[Start of Attachment]

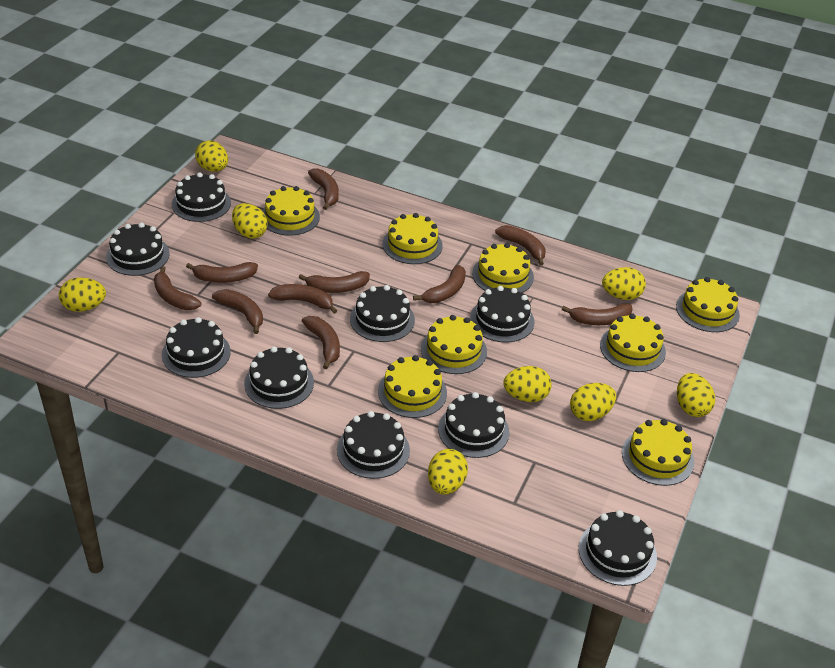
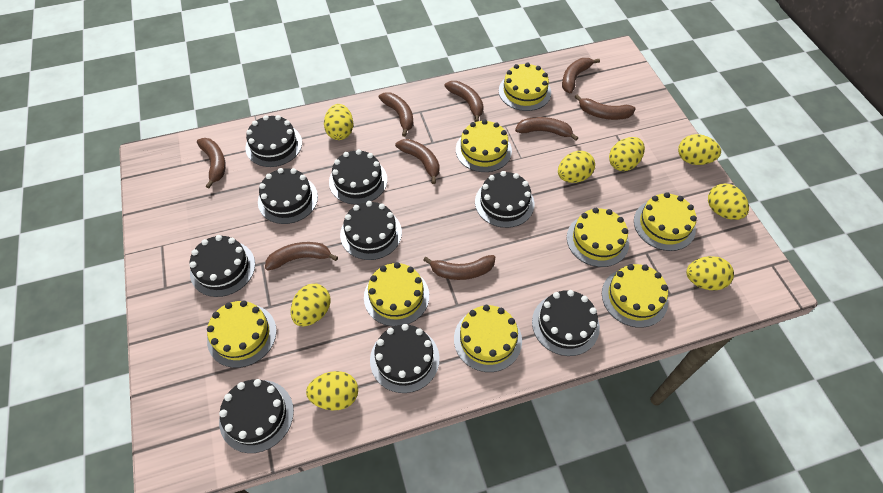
brown banana: 10 -> 9

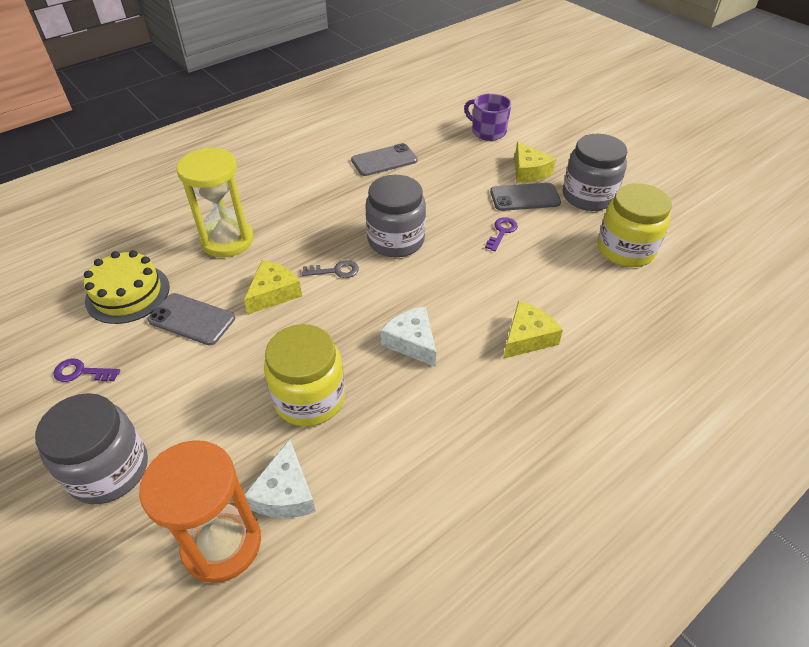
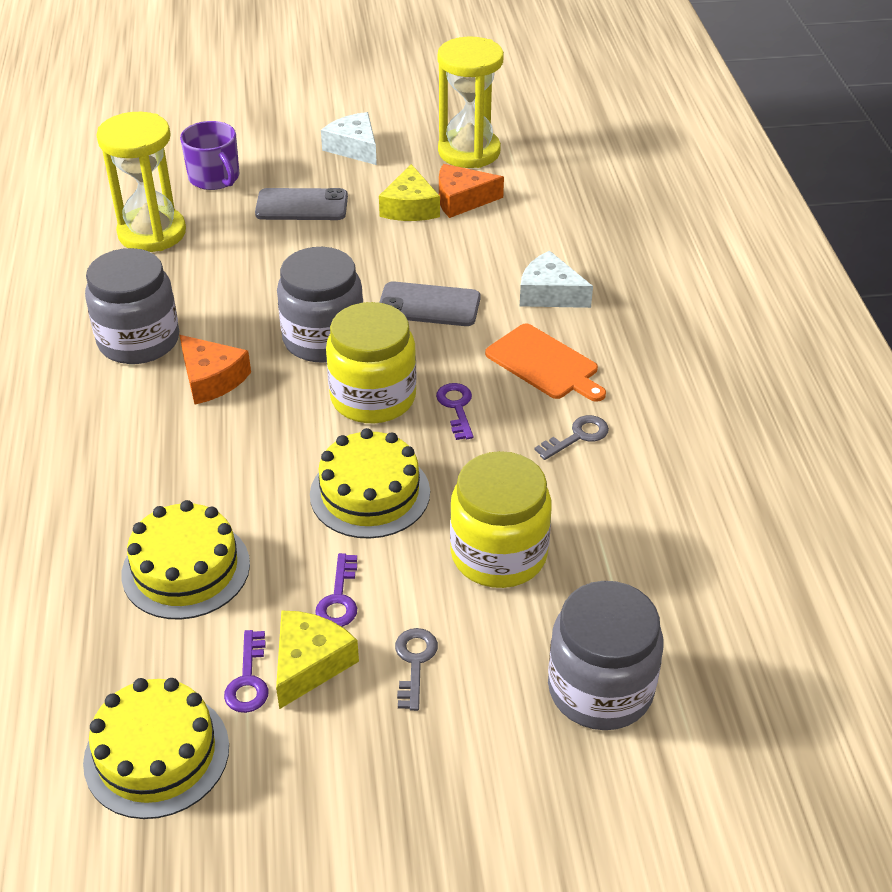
grey key: 1 -> 2
grey phone: 3 -> 2
orange cheese: 0 -> 2
orange cutting board: 0 -> 1
orange hourglass: 1 -> 0
purple key: 2 -> 3
yellow cake: 1 -> 3
yellow cheese: 3 -> 2
yellow hourglass: 1 -> 2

[End of Attachment]

Activity:
Return all records exactly; no pictures.

Response to the exercise:
brown banana: 10 -> 9

grey key: 1 -> 2
grey phone: 3 -> 2
orange cheese: 0 -> 2
orange cutting board: 0 -> 1
orange hourglass: 1 -> 0
purple key: 2 -> 3
yellow cake: 1 -> 3
yellow cheese: 3 -> 2
yellow hourglass: 1 -> 2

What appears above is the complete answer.